§ **Task to complete**: The output is the lines below from the one with "insert: blue traffic" through the one with "recolor: turquoise trophy", both included, printed exactly and with no other line.

(Records shown Opens)

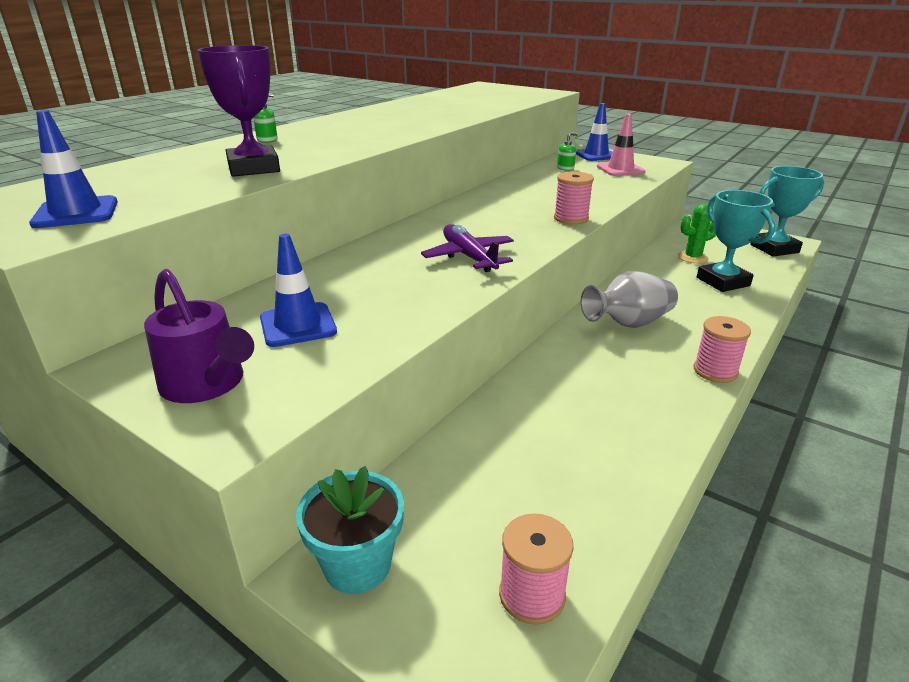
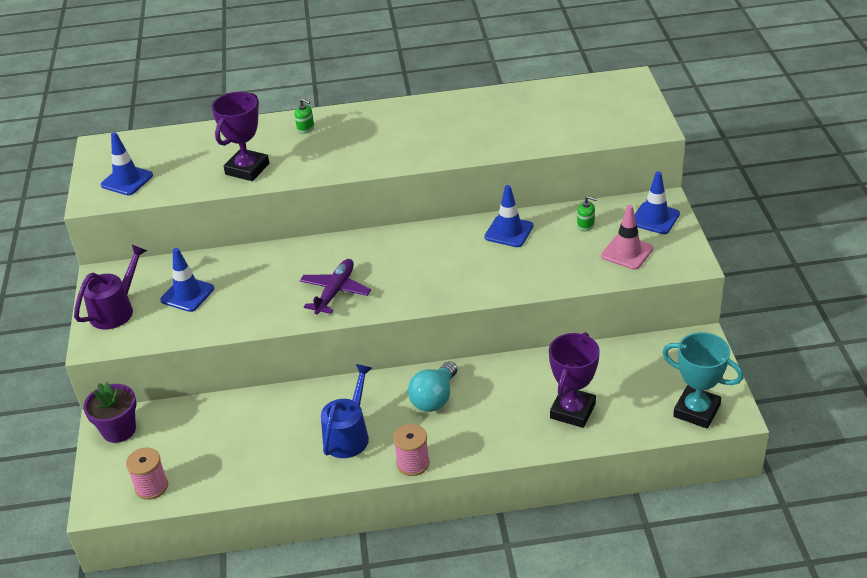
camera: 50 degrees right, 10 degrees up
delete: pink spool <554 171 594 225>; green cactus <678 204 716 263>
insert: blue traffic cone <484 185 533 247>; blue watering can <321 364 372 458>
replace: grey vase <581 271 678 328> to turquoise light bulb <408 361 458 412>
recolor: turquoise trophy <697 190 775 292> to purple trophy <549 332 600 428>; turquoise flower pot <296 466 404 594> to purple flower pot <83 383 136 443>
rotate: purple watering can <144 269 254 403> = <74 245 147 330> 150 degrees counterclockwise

(Records shown Closes)

§ **Task result**:
insert: blue traffic cone <484 185 533 247>; blue watering can <321 364 372 458>
replace: grey vase <581 271 678 328> to turquoise light bulb <408 361 458 412>
recolor: turquoise trophy <697 190 775 292> to purple trophy <549 332 600 428>; turquoise flower pot <296 466 404 594> to purple flower pot <83 383 136 443>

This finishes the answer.